:: Required work ::
Where in the listing does the string "TICK" appear? Copy every line that holds it.

:: Input data ::
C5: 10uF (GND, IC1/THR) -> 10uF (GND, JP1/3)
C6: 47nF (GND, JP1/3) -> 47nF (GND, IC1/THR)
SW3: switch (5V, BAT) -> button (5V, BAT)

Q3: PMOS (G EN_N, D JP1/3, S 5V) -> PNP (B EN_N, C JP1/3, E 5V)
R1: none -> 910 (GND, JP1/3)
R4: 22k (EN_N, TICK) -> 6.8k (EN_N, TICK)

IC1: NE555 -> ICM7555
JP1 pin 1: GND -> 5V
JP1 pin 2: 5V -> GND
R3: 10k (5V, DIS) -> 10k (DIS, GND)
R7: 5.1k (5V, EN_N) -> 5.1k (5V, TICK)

--

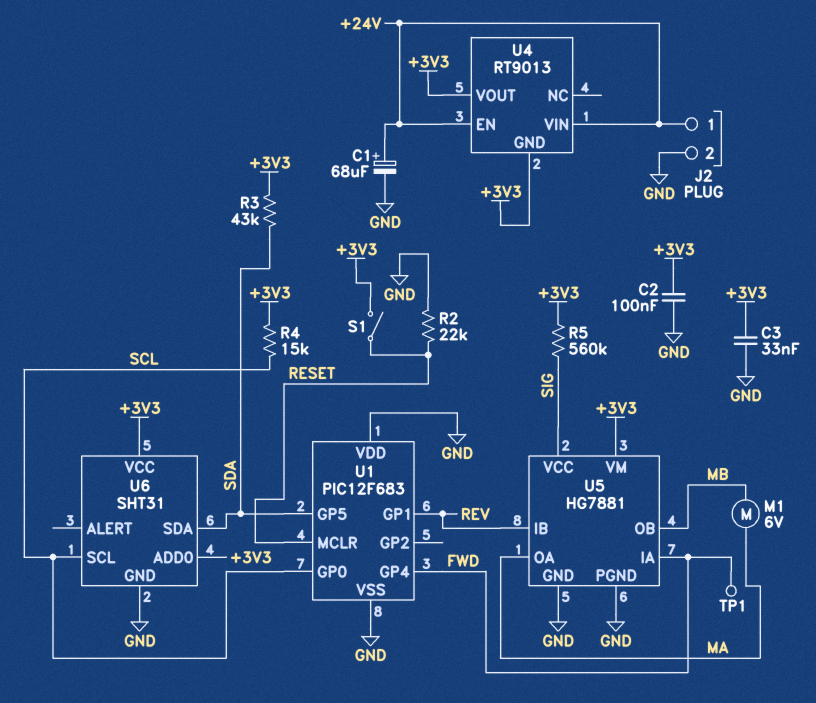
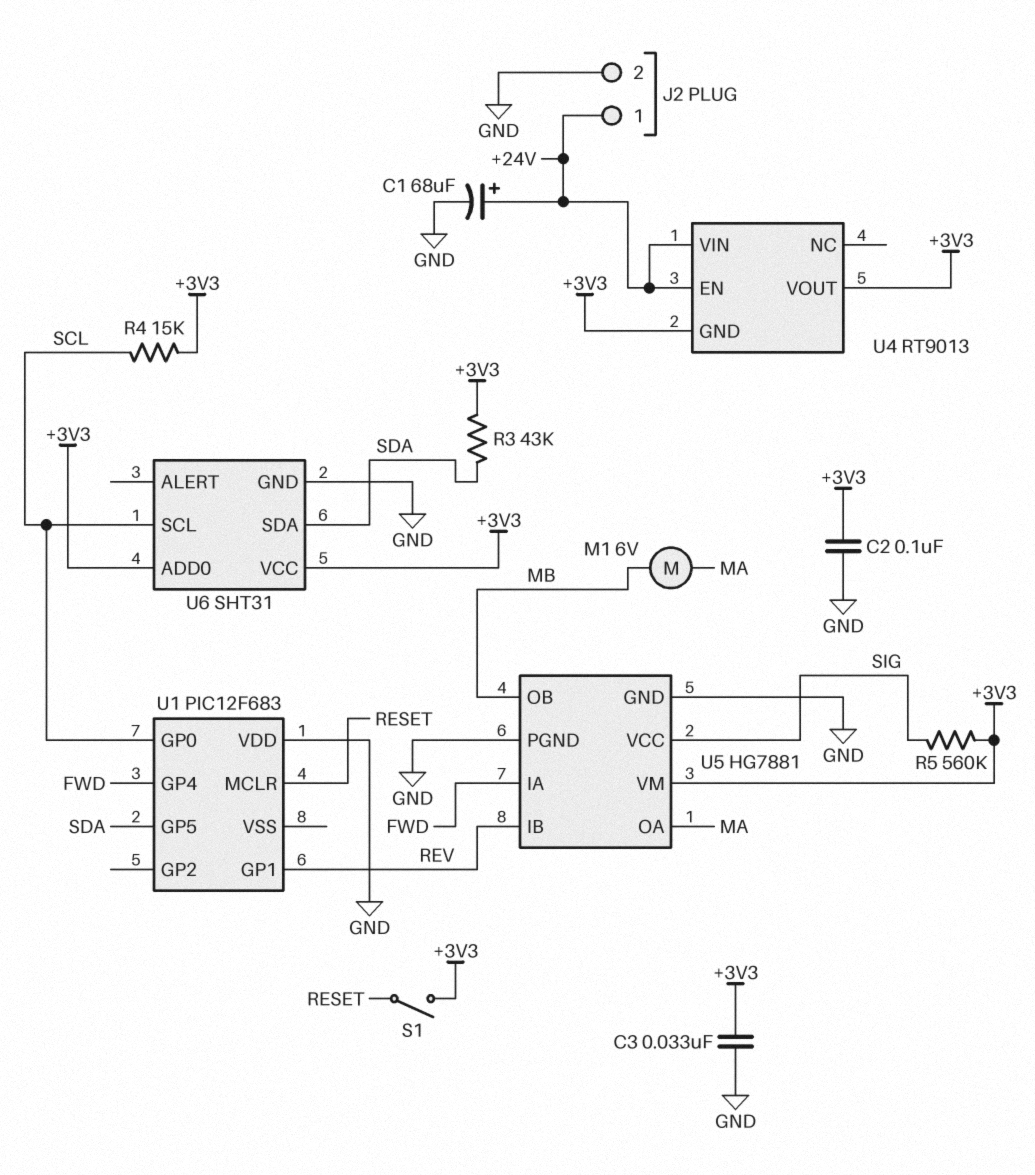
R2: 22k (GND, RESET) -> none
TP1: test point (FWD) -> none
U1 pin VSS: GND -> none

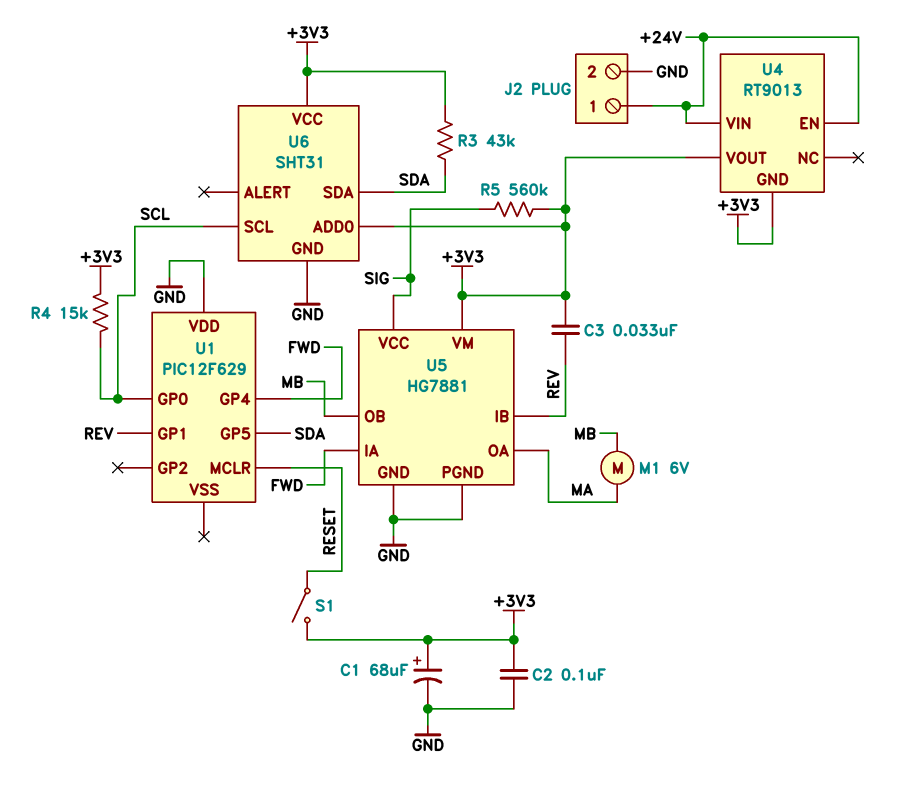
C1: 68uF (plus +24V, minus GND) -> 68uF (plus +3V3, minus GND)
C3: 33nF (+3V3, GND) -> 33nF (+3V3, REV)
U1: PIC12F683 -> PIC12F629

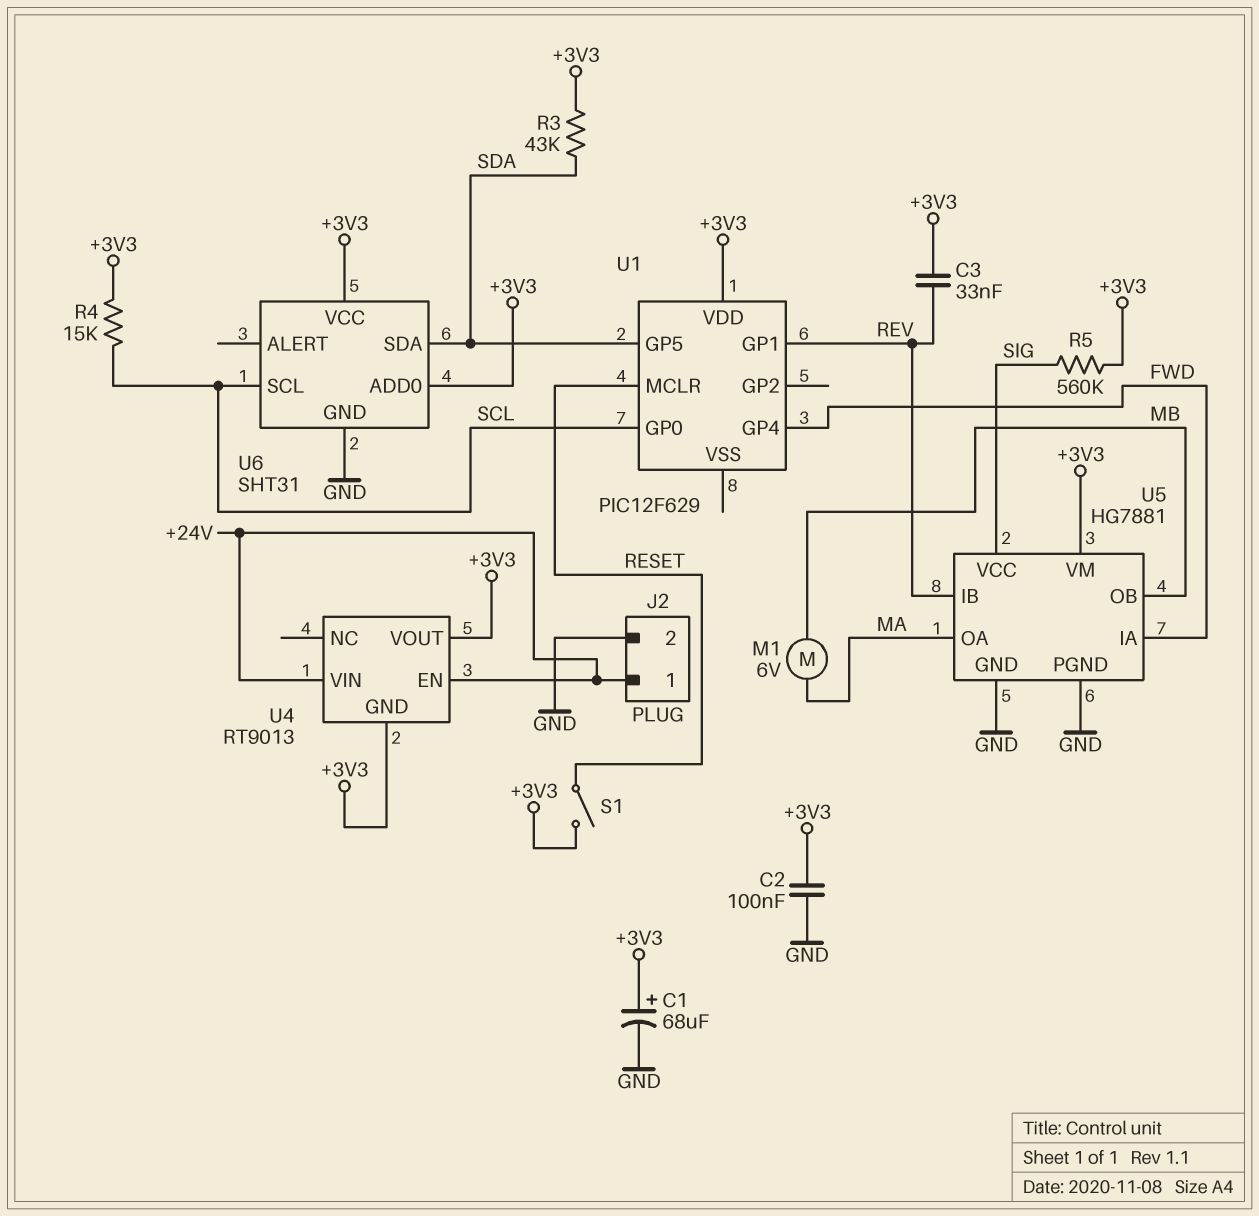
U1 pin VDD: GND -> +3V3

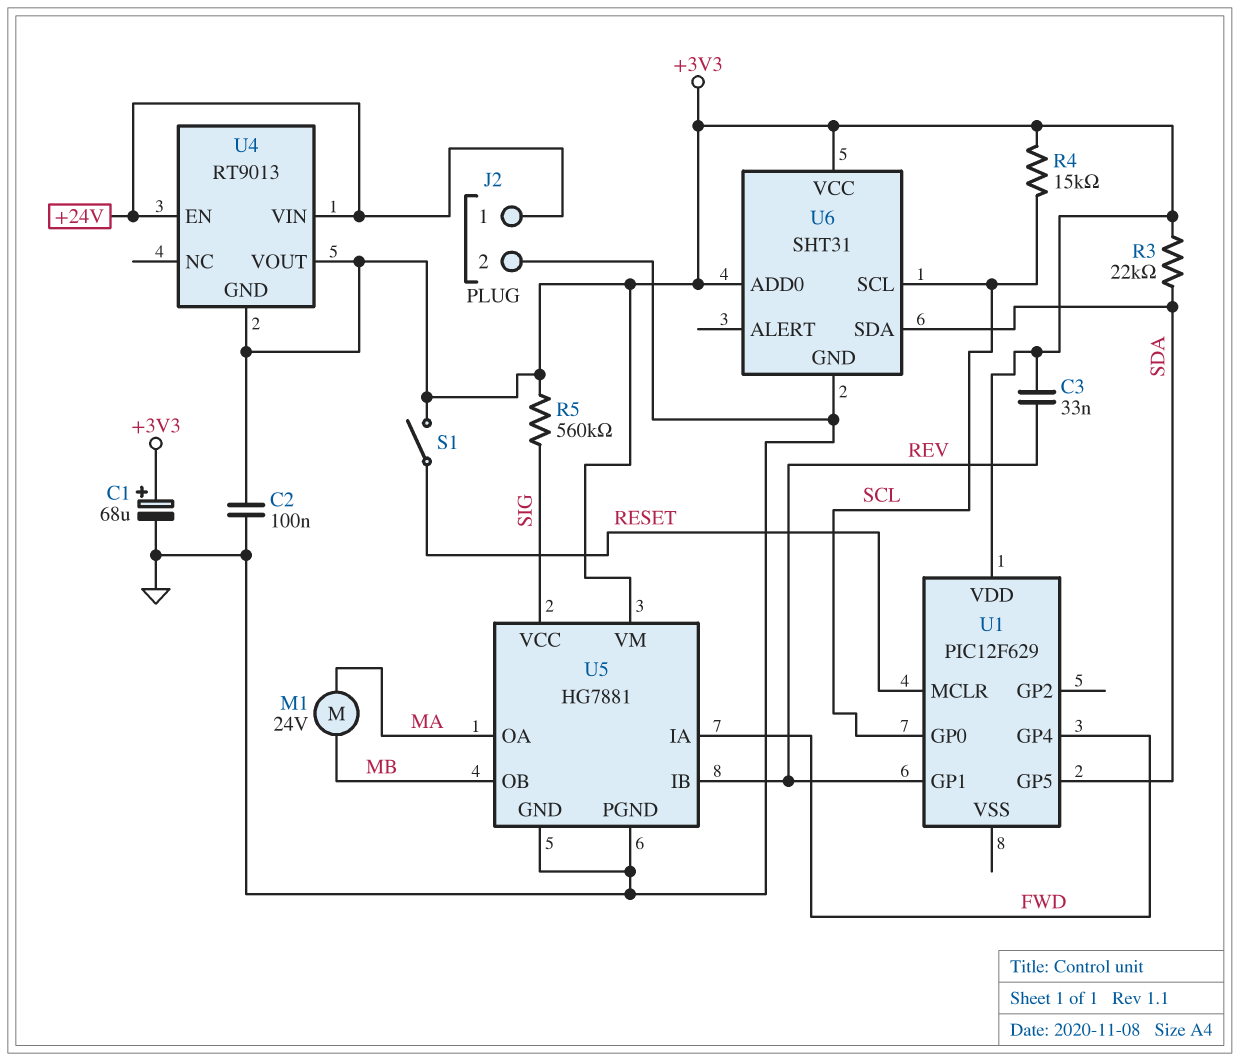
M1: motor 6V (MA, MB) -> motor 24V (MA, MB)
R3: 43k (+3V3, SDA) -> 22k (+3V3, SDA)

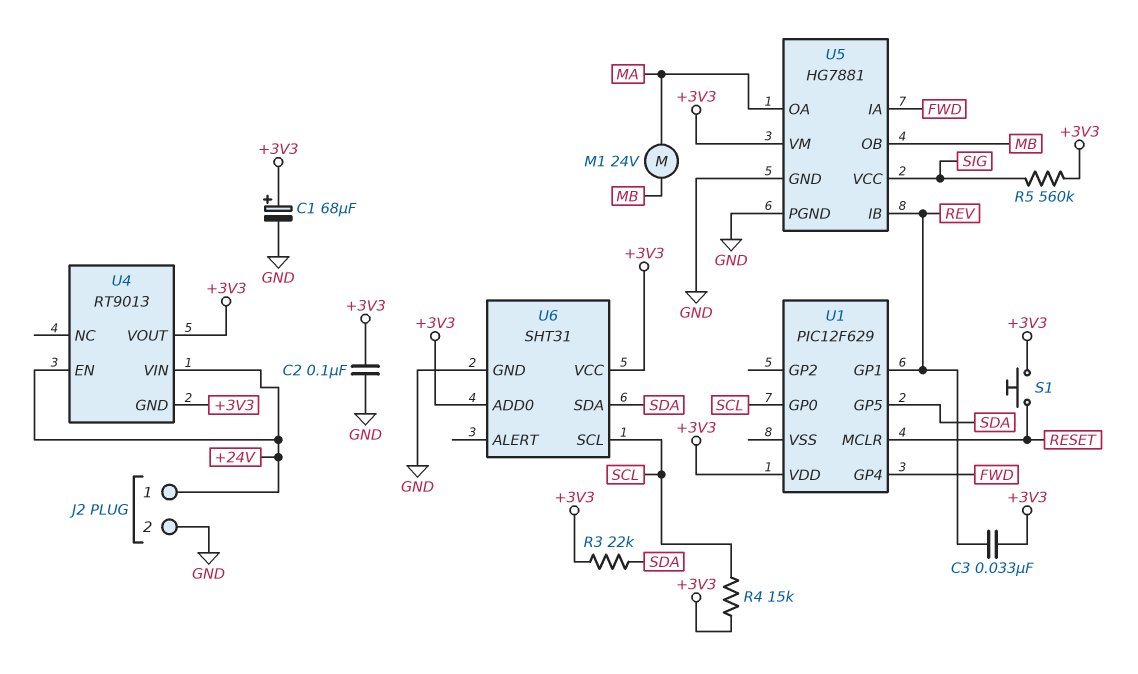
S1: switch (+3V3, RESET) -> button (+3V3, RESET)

* * *

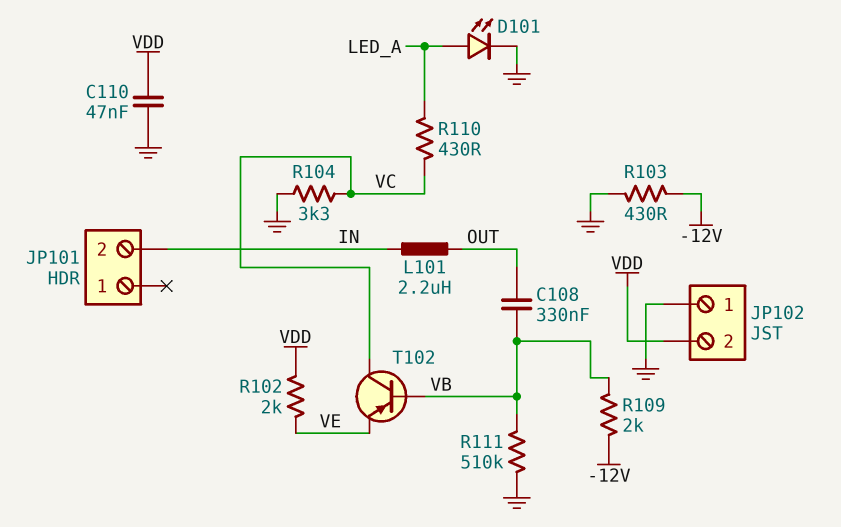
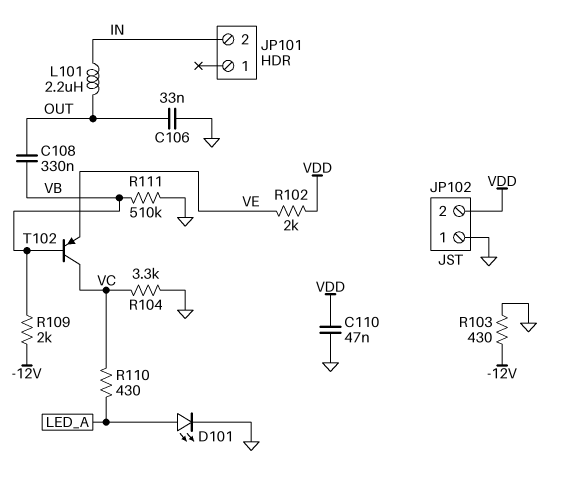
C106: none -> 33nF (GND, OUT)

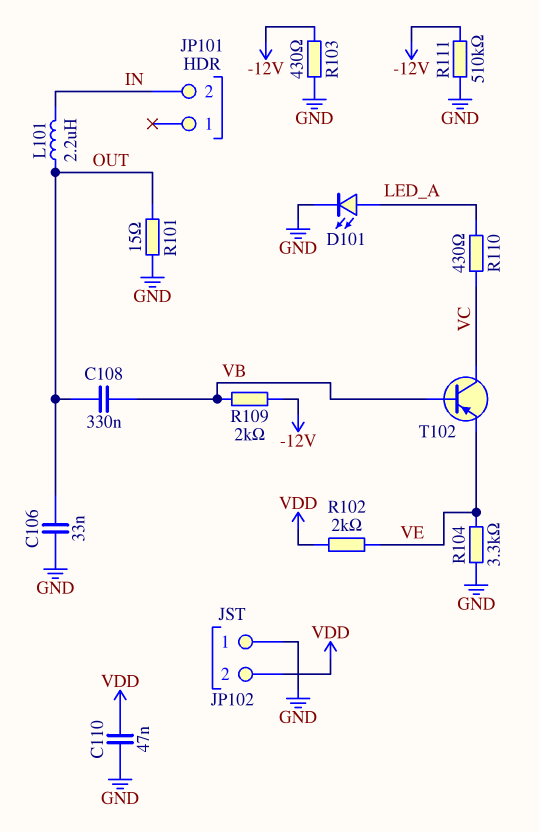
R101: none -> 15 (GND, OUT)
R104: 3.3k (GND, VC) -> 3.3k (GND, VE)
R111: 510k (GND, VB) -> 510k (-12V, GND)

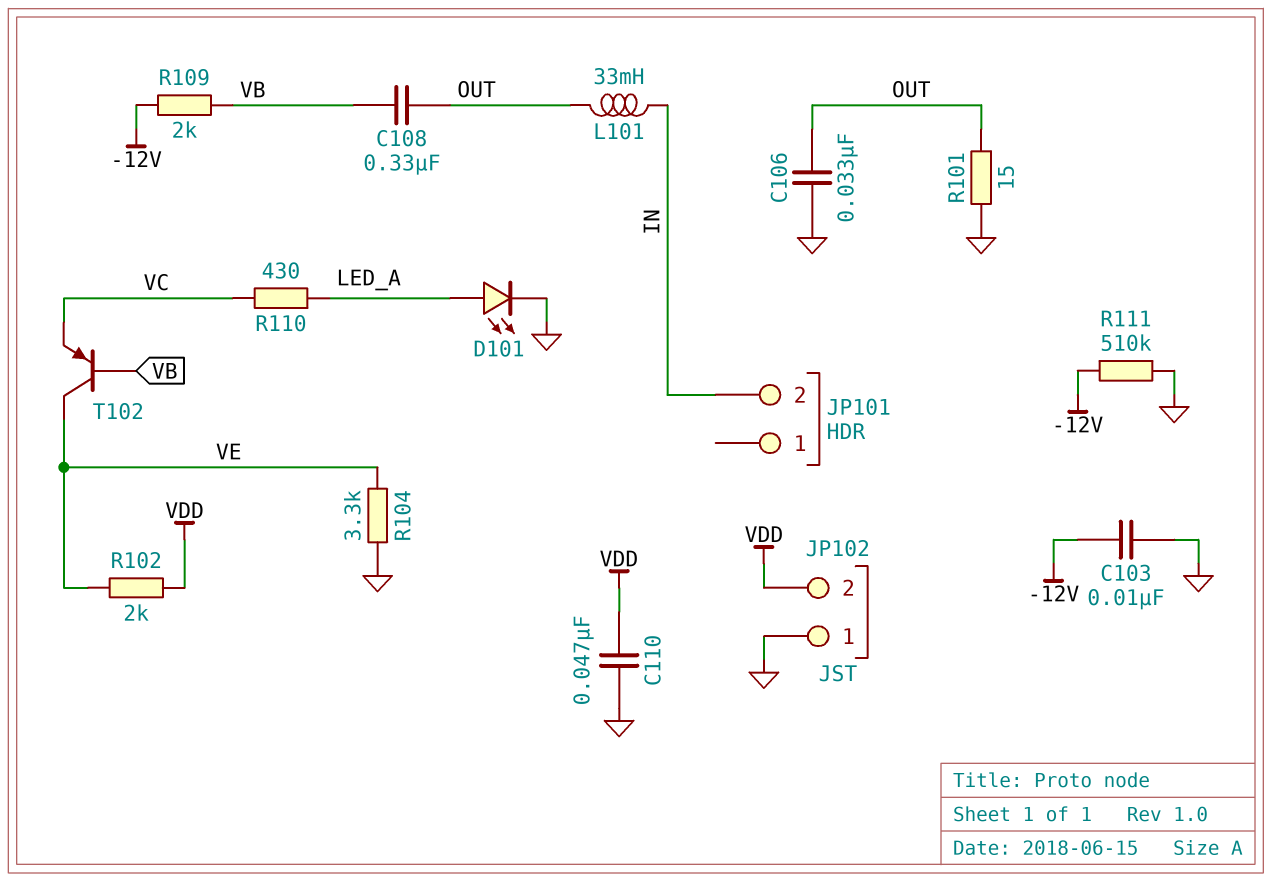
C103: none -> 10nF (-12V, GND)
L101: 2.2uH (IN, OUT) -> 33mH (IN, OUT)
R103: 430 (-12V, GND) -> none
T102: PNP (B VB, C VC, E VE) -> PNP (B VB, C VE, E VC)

:: Result of this task ::
R4: 22k (EN_N, TICK) -> 6.8k (EN_N, TICK)
R7: 5.1k (5V, EN_N) -> 5.1k (5V, TICK)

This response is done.